[[ Extracted information open ]]

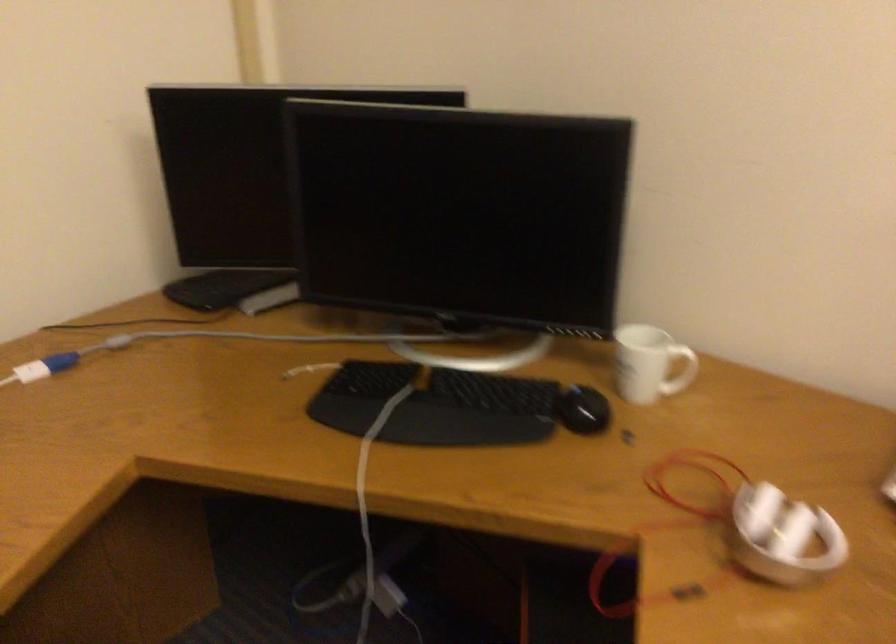
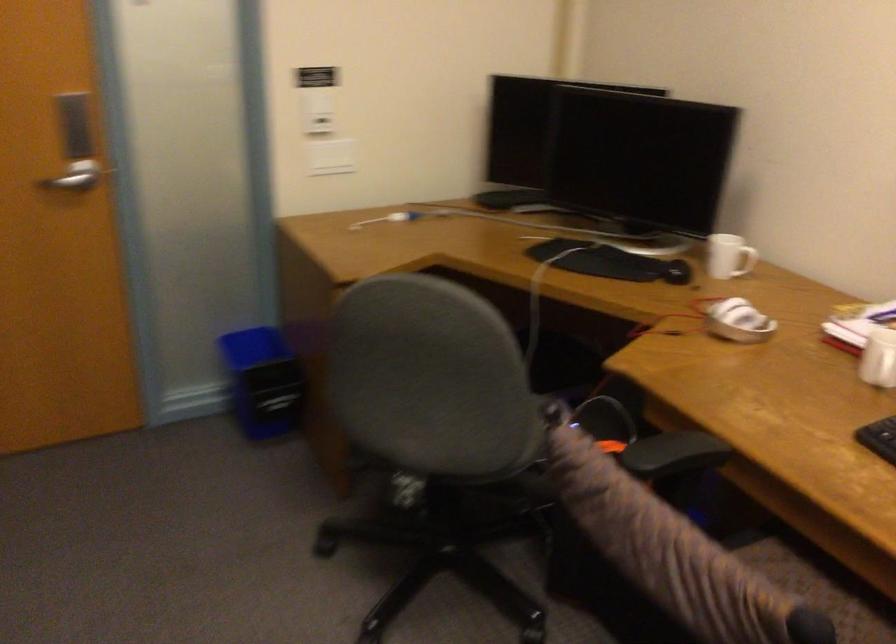
Find the pixel in the second image that matches point (769, 536) in the first image.

(737, 321)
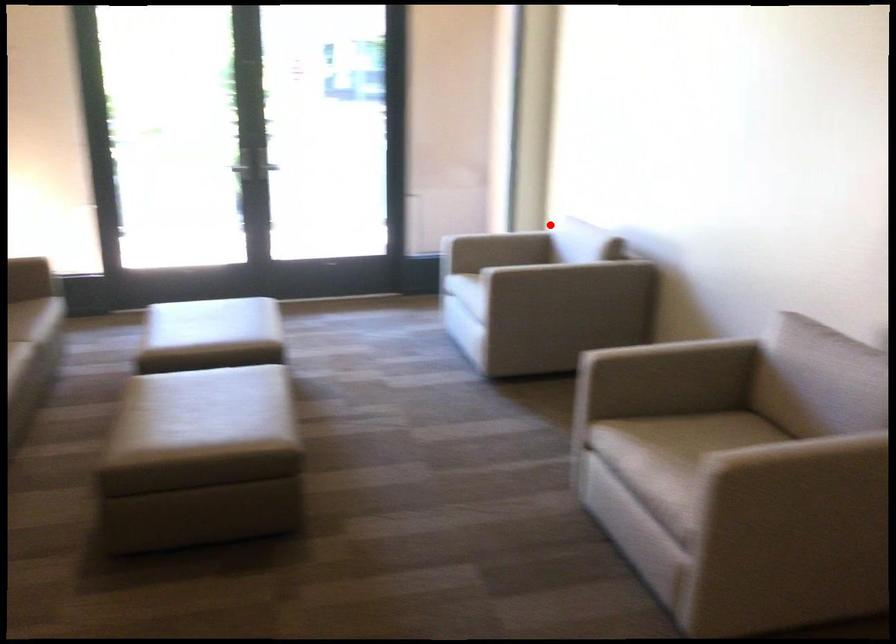
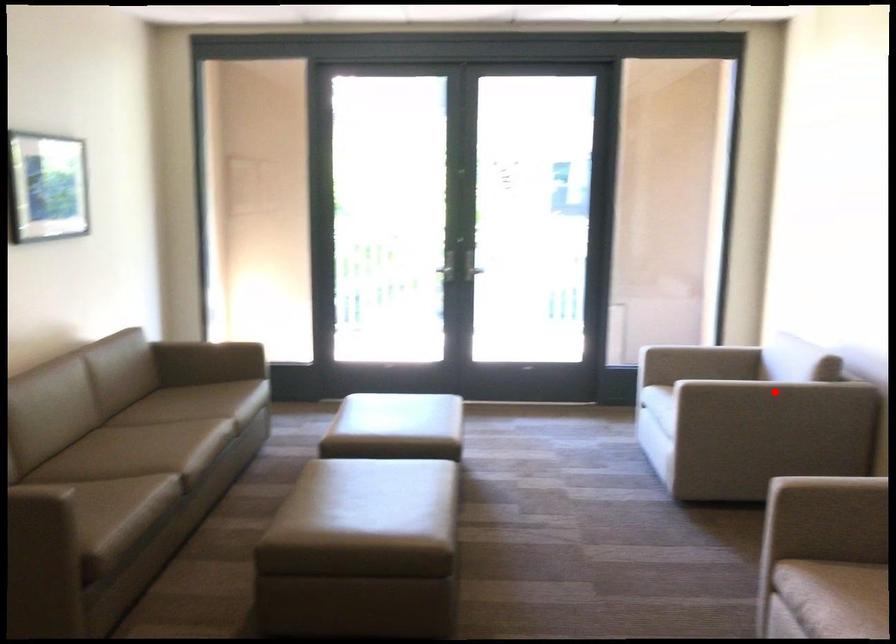
I am providing you with two images of the same scene from different viewpoints. A red point is marked on the first image and another point is marked on the second image. Does the point marked in image1 correspond to the same location as the one in image2?

No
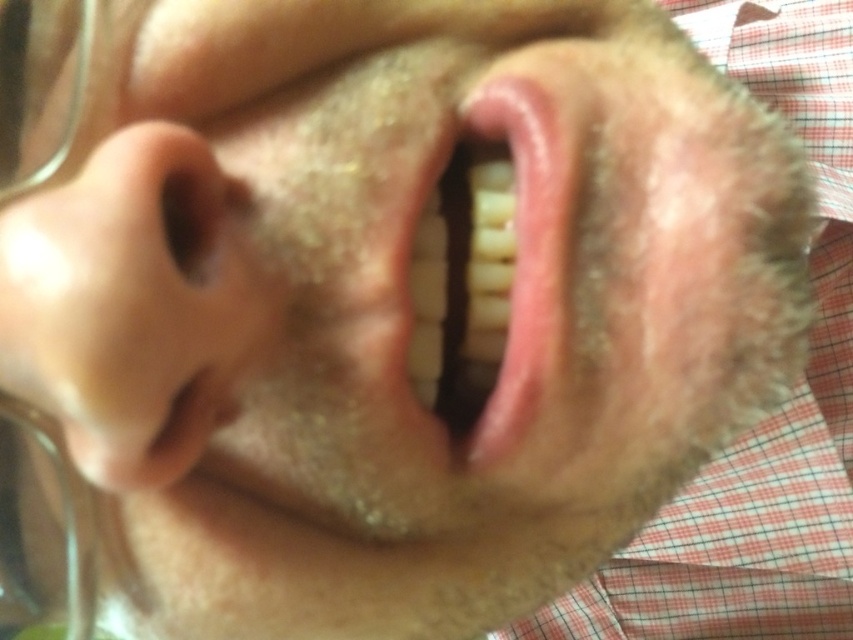
Question: Does smooth skin nose at left appear on the left side of pink glossy lips at center?

Choices:
 (A) yes
 (B) no

Answer: (A)

Question: Which of the following is the farthest from the observer?

Choices:
 (A) (20, 243)
 (B) (476, 436)

Answer: (B)

Question: Is smooth skin nose at left positioned at the back of pink glossy lips at center?

Choices:
 (A) yes
 (B) no

Answer: (B)

Question: Which point is closer to the camera?

Choices:
 (A) smooth skin nose at left
 (B) pink glossy lips at center

Answer: (A)

Question: Does smooth skin nose at left have a lesser width compared to pink glossy lips at center?

Choices:
 (A) yes
 (B) no

Answer: (B)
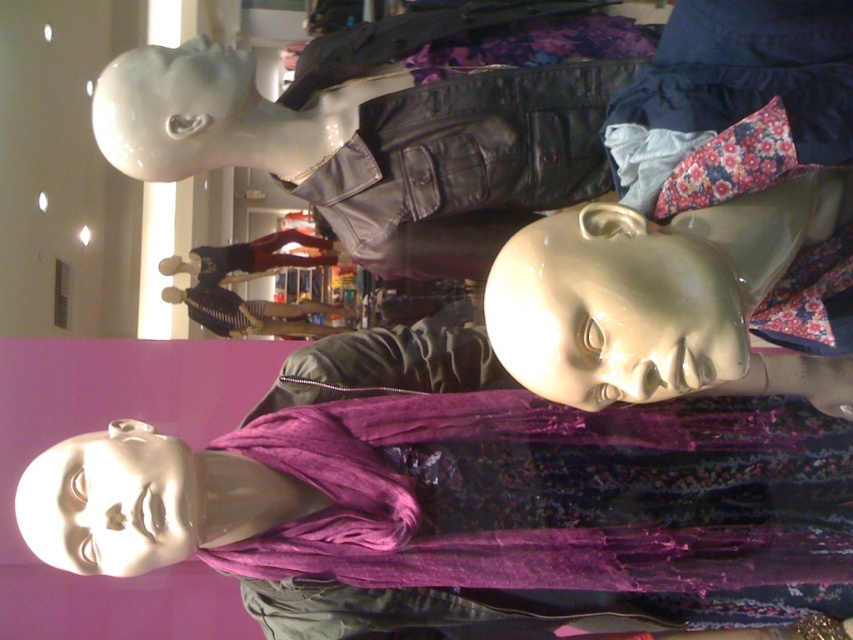
Question: Is the position of matte white face at center less distant than that of glossy white head at upper center?

Choices:
 (A) yes
 (B) no

Answer: (A)

Question: Which object is closer to the camera taking this photo?

Choices:
 (A) glossy plastic head at center
 (B) matte white face at center
 (C) glossy white head at upper center

Answer: (A)

Question: Does glossy plastic head at center have a lesser width compared to glossy white head at upper center?

Choices:
 (A) no
 (B) yes

Answer: (A)

Question: Is matte white face at center smaller than glossy white head at upper center?

Choices:
 (A) yes
 (B) no

Answer: (A)

Question: Among these objects, which one is farthest from the camera?

Choices:
 (A) matte white face at center
 (B) glossy white head at upper center

Answer: (B)

Question: Which object appears closest to the camera in this image?

Choices:
 (A) glossy plastic head at center
 (B) matte white face at center

Answer: (A)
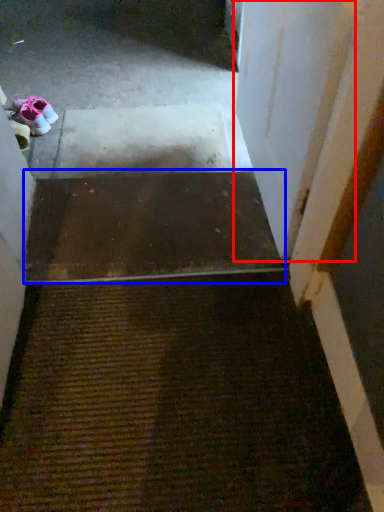
Question: Among these objects, which one is nearest to the camera, door (highlighted by a red box) or stairs (highlighted by a blue box)?

Choices:
 (A) door
 (B) stairs

Answer: (A)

[[ Extracted information closed ]]

Quote the items from their beginning through the line containing "I am providing", including that line, and leave the pictures out of your answer.

Find the pixel in the second image that matches point (769, 536) in the first image.

(737, 321)
I am providing you with two images of the same scene from different viewpoints. A red point is marked on the first image and another point is marked on the second image. Does the point marked in image1 correspond to the same location as the one in image2?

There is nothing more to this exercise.